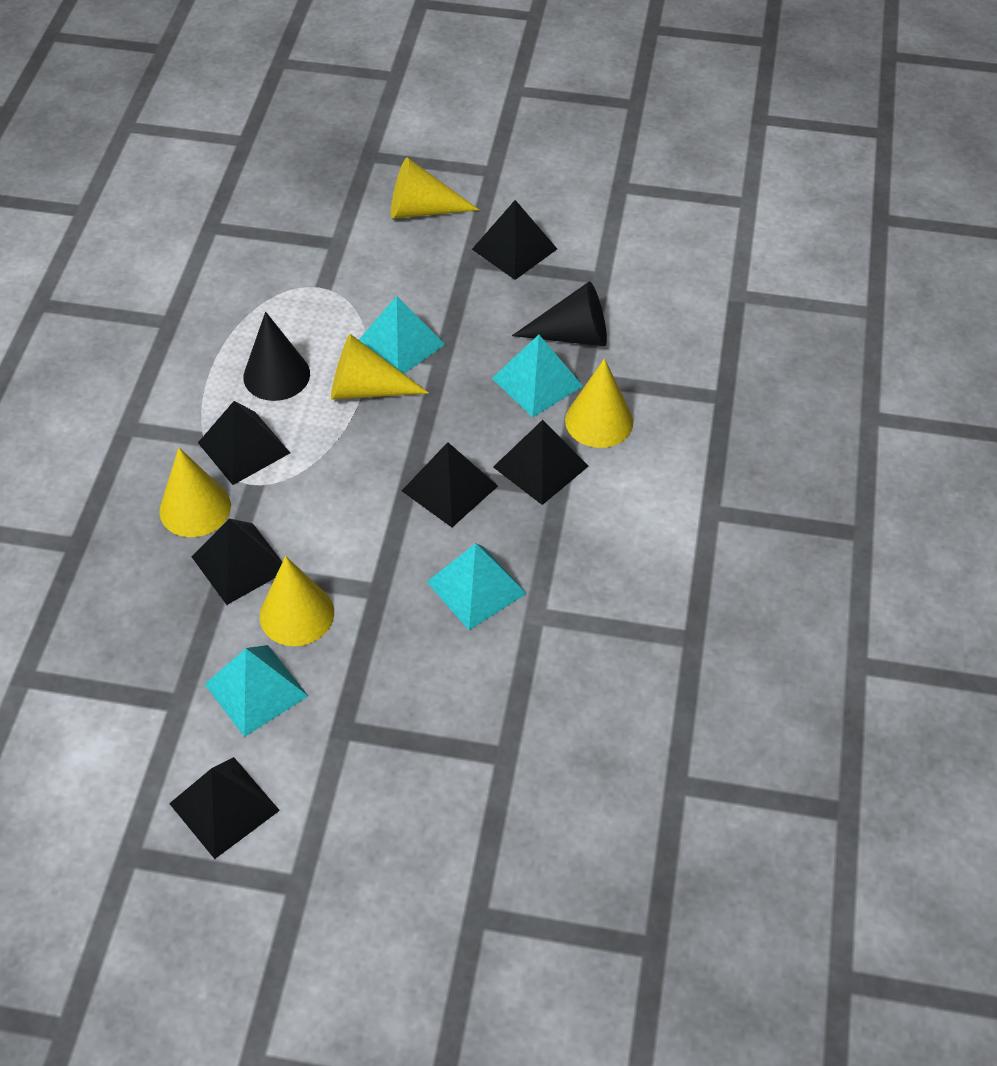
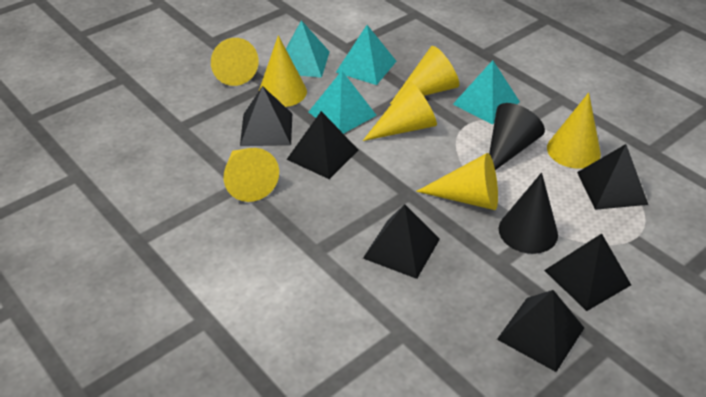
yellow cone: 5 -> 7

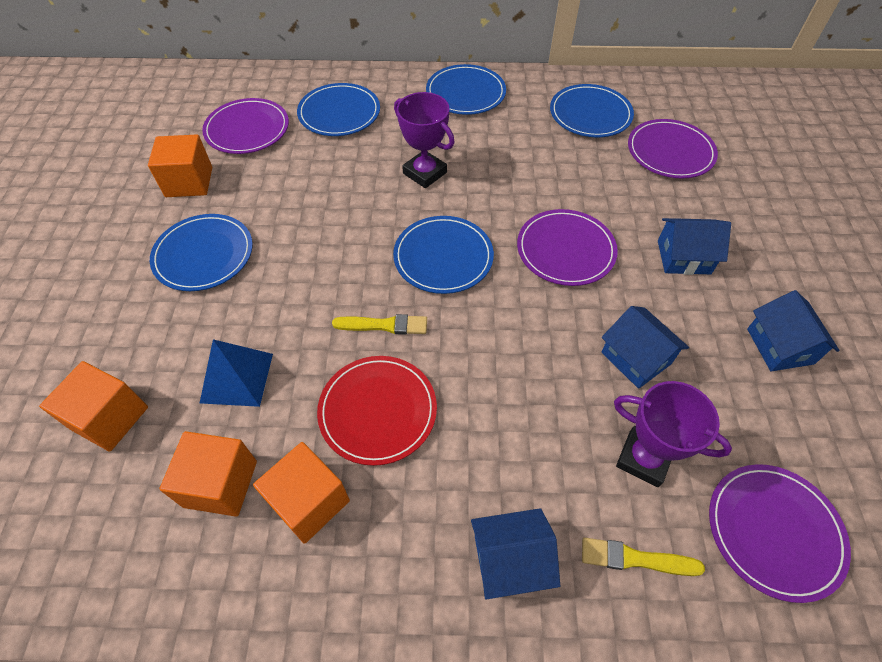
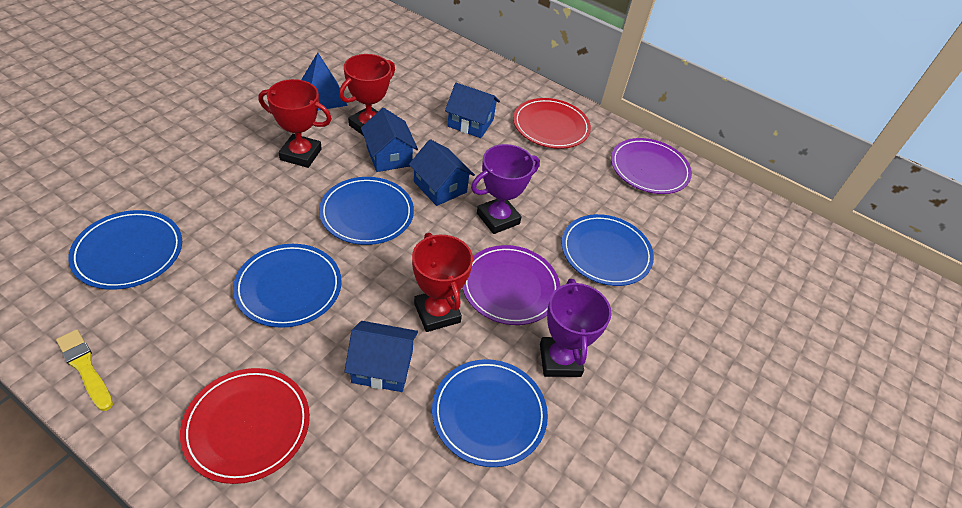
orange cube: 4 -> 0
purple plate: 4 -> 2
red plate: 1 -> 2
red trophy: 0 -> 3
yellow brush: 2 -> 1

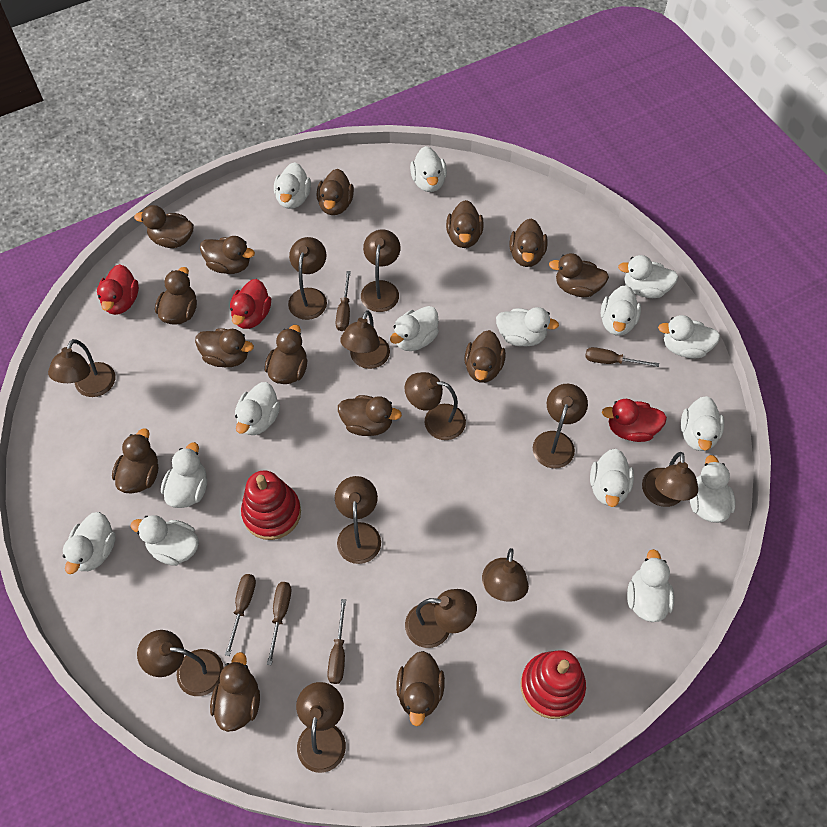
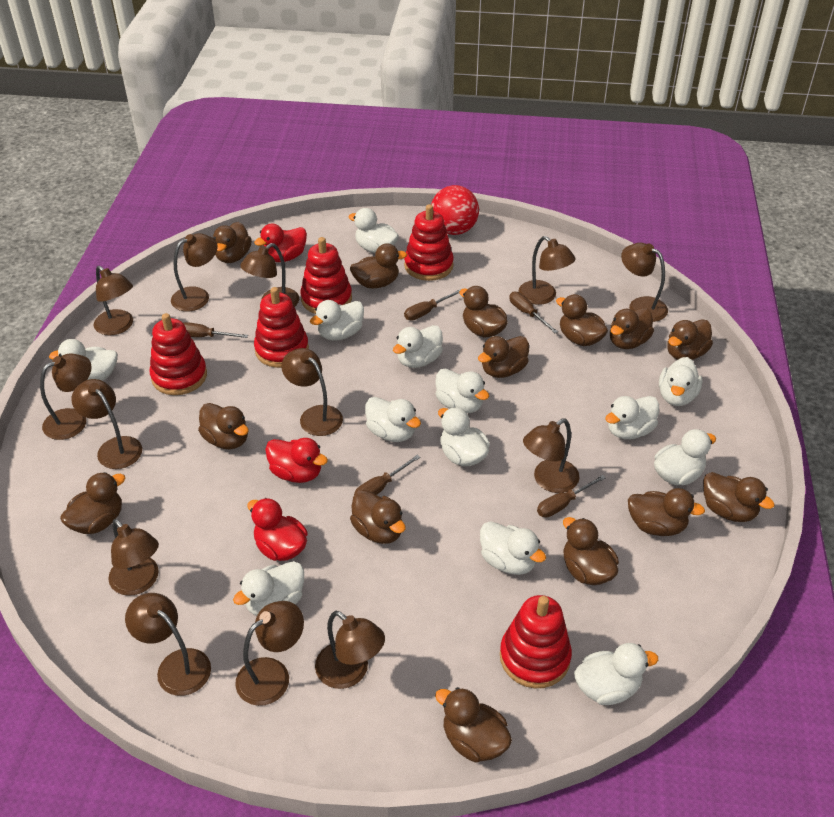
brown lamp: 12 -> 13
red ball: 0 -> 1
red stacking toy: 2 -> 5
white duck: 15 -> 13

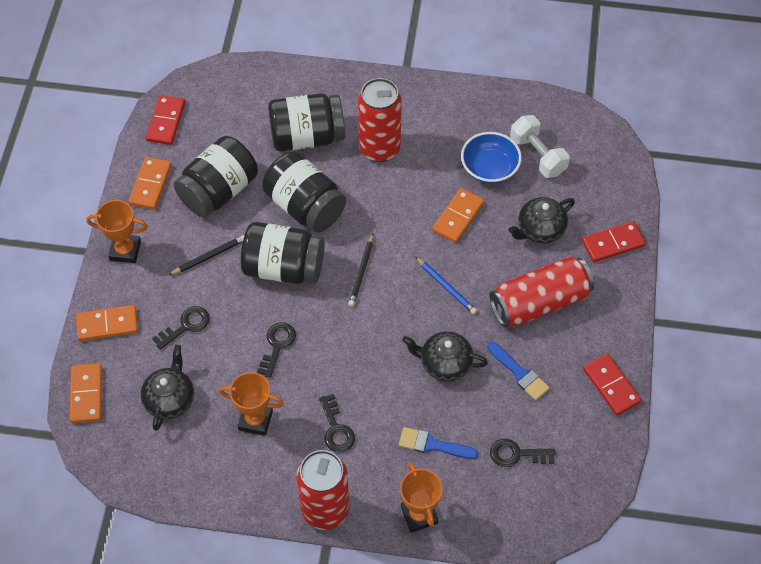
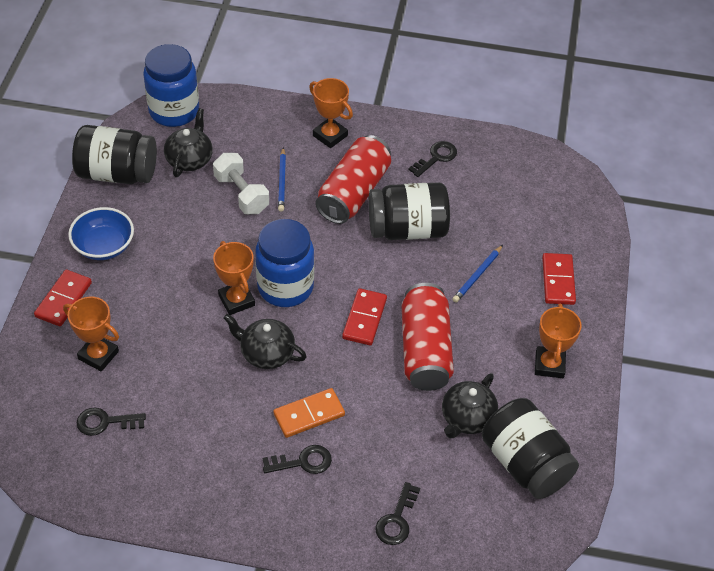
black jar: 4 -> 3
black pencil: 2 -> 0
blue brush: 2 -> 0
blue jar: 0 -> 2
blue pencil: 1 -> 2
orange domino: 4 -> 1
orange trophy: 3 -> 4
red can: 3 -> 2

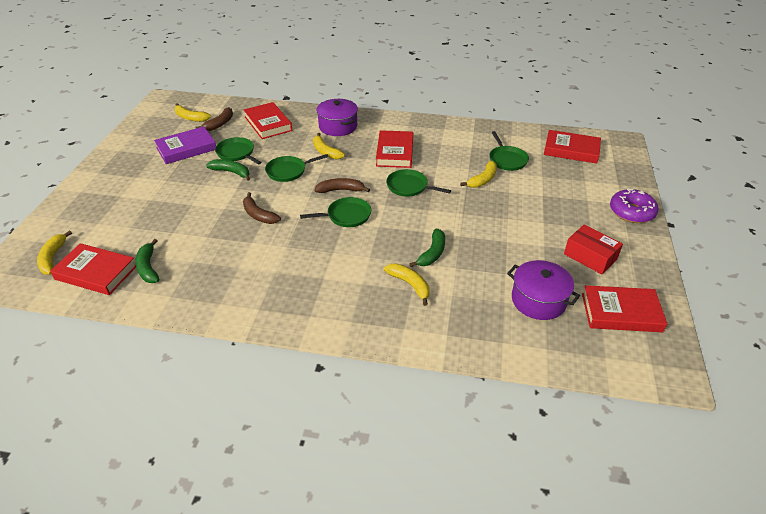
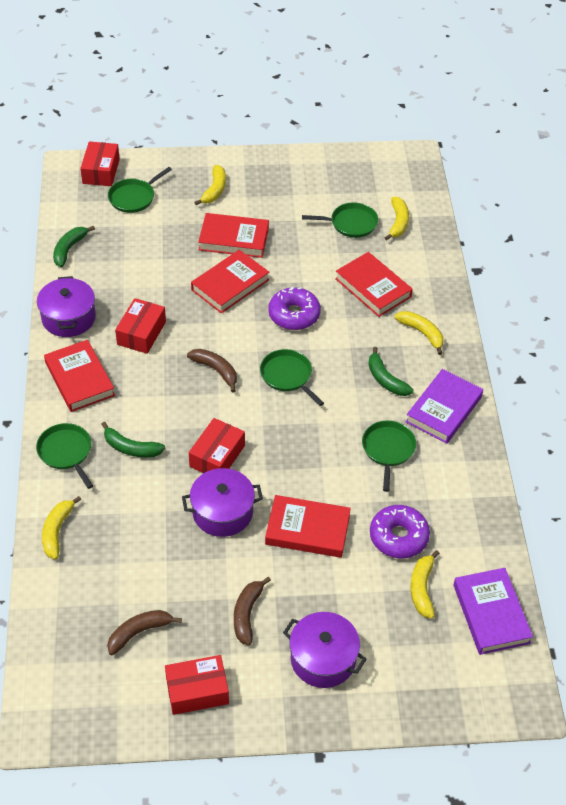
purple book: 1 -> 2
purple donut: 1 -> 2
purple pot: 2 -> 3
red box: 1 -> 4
_ _ _ _ _
* Problem description:
Among the lines above, list those that contain the word "orange".

* Written solution:
orange cube: 4 -> 0
orange domino: 4 -> 1
orange trophy: 3 -> 4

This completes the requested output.